Task objective >>
The expected output is exactly the lines below, starting at the line with "BT203: 3.7V (plus" and ending at the line with "S201: button (5V, TRIG) -> switch (5V, TRIG)", both included; no other line belongs in it.

Records to process >>
◇ ◇ ◇ ◇ ◇

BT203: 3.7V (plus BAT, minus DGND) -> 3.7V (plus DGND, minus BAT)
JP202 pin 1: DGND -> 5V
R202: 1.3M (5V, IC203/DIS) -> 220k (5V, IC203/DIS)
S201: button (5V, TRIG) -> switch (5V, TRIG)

◇ ◇ ◇ ◇ ◇

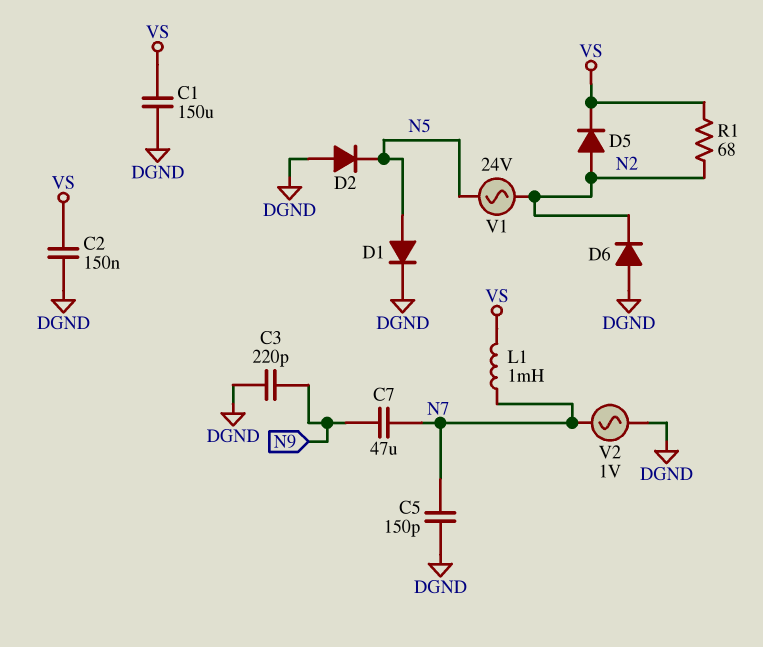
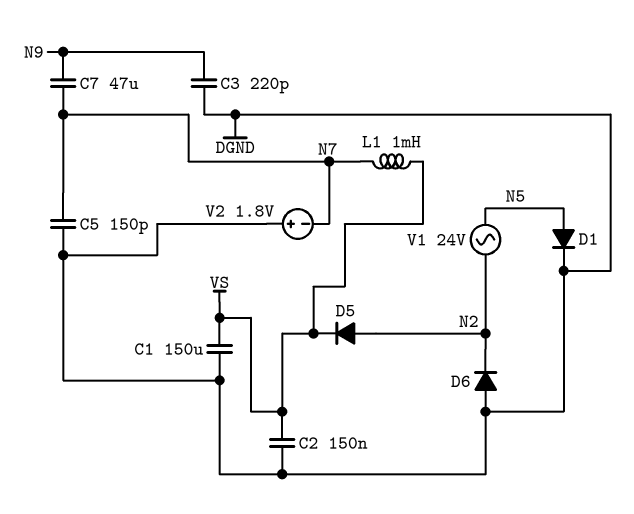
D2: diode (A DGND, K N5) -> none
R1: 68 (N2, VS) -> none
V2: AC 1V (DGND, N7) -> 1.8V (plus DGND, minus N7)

◇ ◇ ◇ ◇ ◇

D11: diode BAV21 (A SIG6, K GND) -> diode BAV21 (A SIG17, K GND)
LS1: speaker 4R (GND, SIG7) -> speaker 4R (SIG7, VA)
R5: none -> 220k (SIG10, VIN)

◇ ◇ ◇ ◇ ◇

Solution to this exercise >>
BT203: 3.7V (plus BAT, minus DGND) -> 3.7V (plus DGND, minus BAT)
JP202 pin 1: DGND -> 5V
R202: 1.3M (5V, IC203/DIS) -> 220k (5V, IC203/DIS)
S201: button (5V, TRIG) -> switch (5V, TRIG)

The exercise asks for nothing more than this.